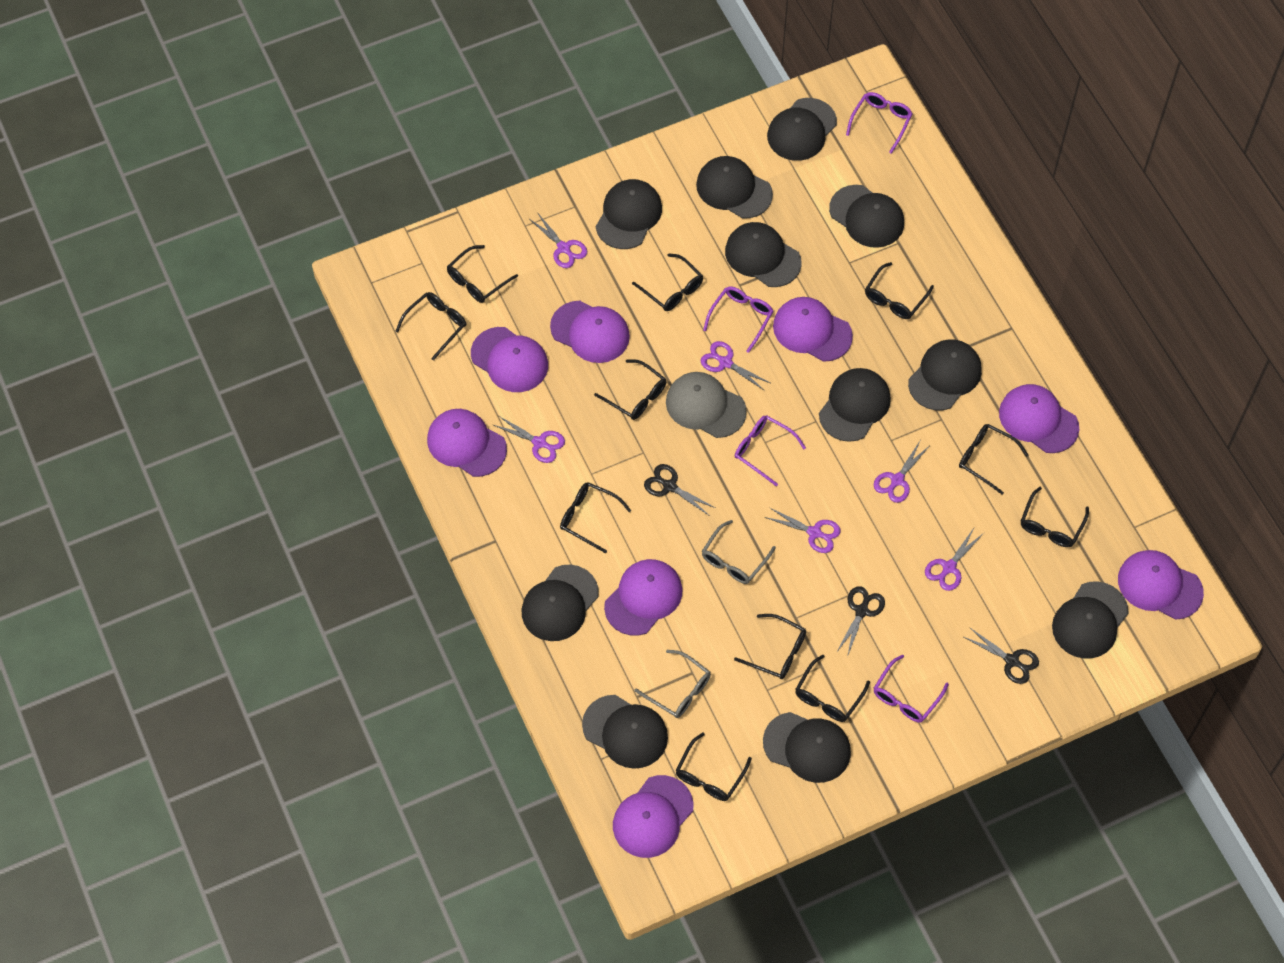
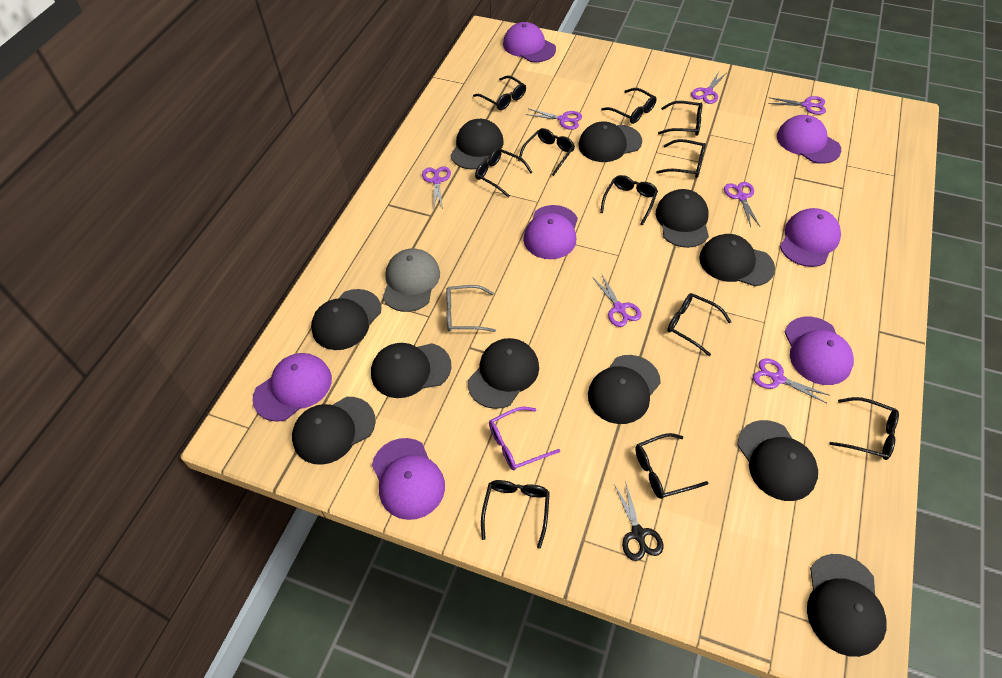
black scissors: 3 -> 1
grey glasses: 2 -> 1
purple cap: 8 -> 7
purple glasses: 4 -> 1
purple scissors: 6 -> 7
========================================
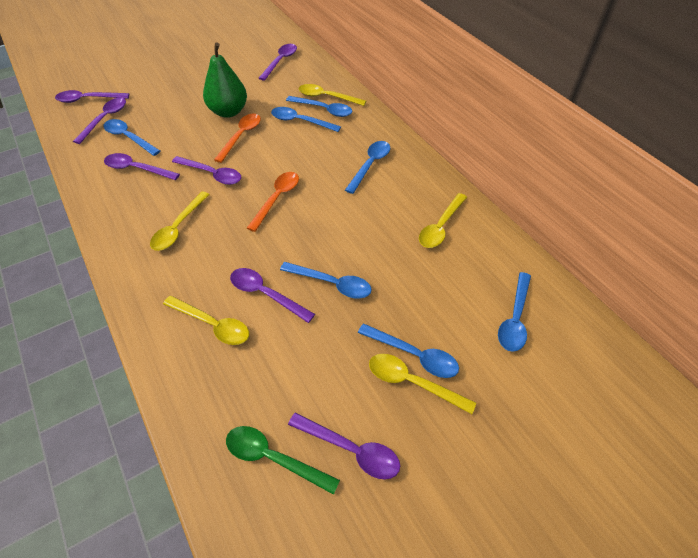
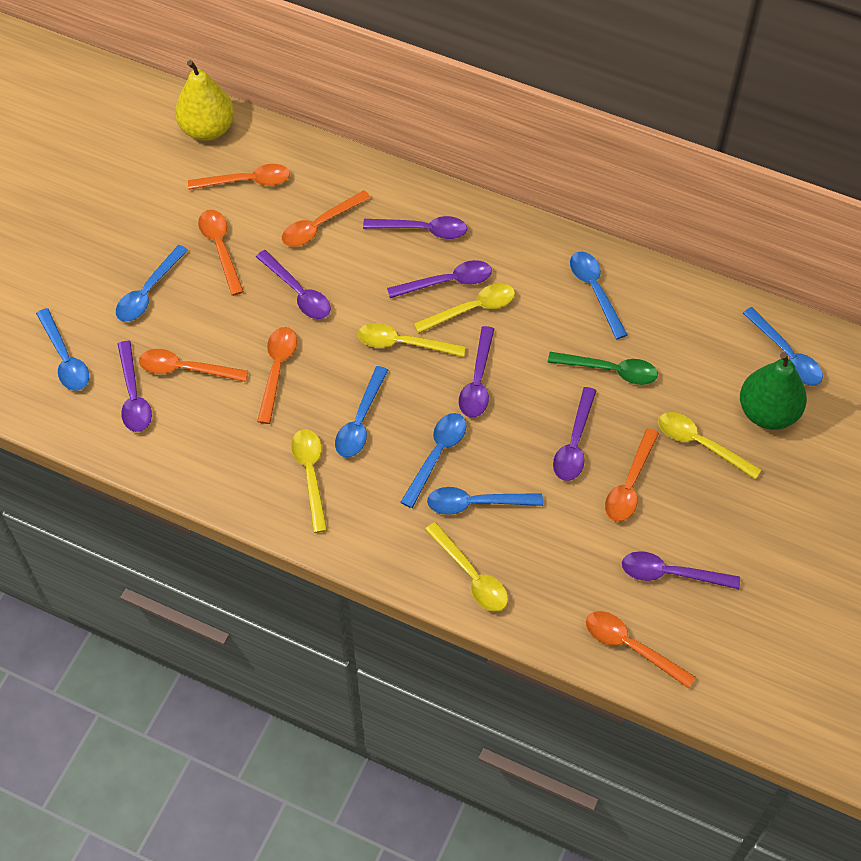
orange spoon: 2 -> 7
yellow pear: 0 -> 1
========================================
**What to do:**
Output exactly one stretch of the listing: from the line containing "black scissors: 3 -> 1" through the line containing "purple scissors: 6 -> 7", both end lines included.

**Exercise answer:**
black scissors: 3 -> 1
grey glasses: 2 -> 1
purple cap: 8 -> 7
purple glasses: 4 -> 1
purple scissors: 6 -> 7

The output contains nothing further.